>>

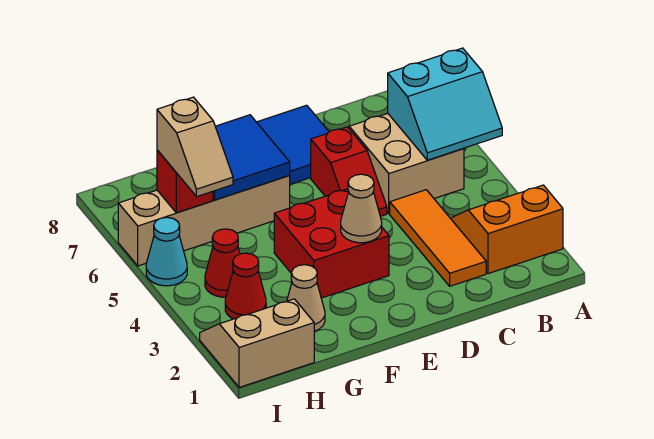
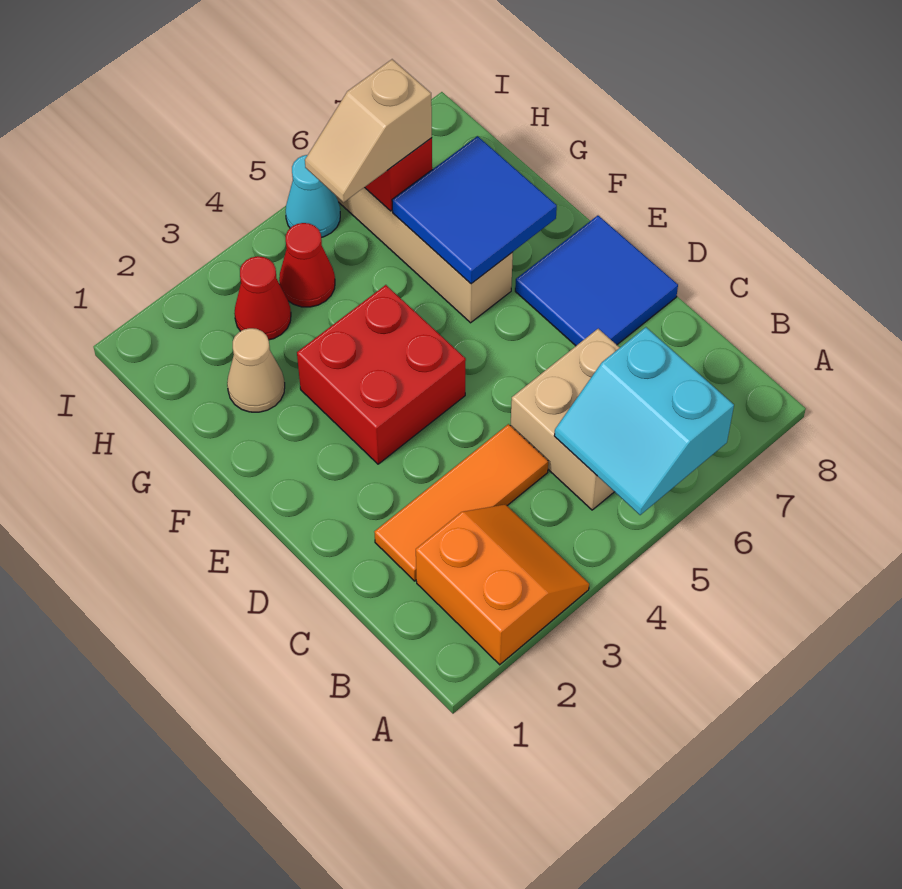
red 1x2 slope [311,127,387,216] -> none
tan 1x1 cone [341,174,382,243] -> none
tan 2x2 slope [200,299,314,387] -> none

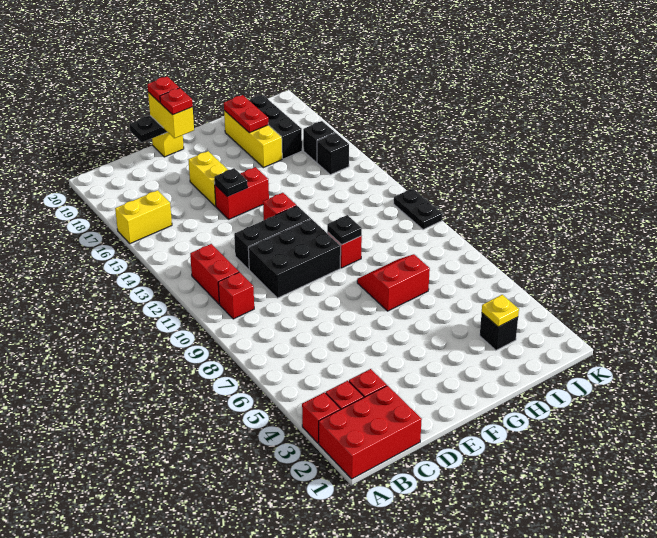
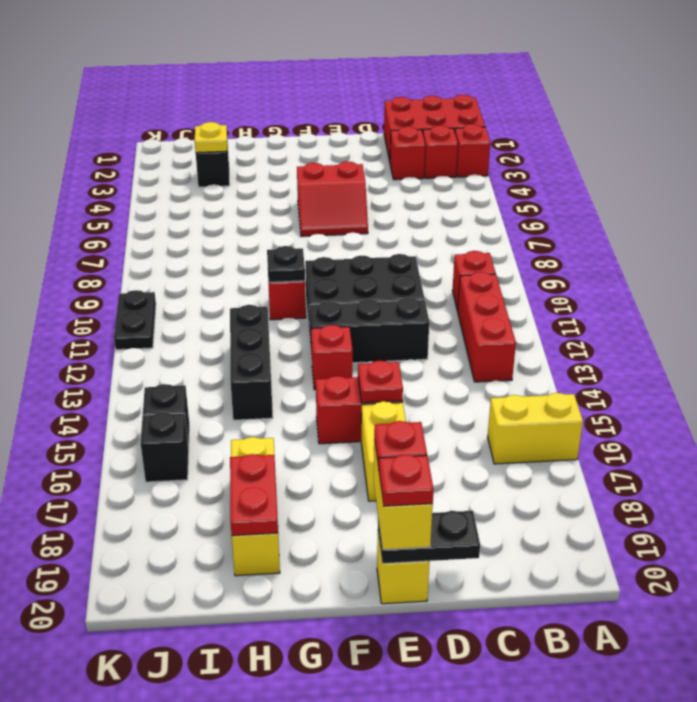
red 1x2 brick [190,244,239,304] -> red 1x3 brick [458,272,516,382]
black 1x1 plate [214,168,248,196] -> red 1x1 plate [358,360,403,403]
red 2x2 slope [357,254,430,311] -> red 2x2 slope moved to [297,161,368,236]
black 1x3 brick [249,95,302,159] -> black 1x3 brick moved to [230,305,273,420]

<<

== Your goal ==
Copy every line that includes the string "brick" from the material above.

== Exercise result ==
red 1x2 brick [190,244,239,304] -> red 1x3 brick [458,272,516,382]
black 1x3 brick [249,95,302,159] -> black 1x3 brick moved to [230,305,273,420]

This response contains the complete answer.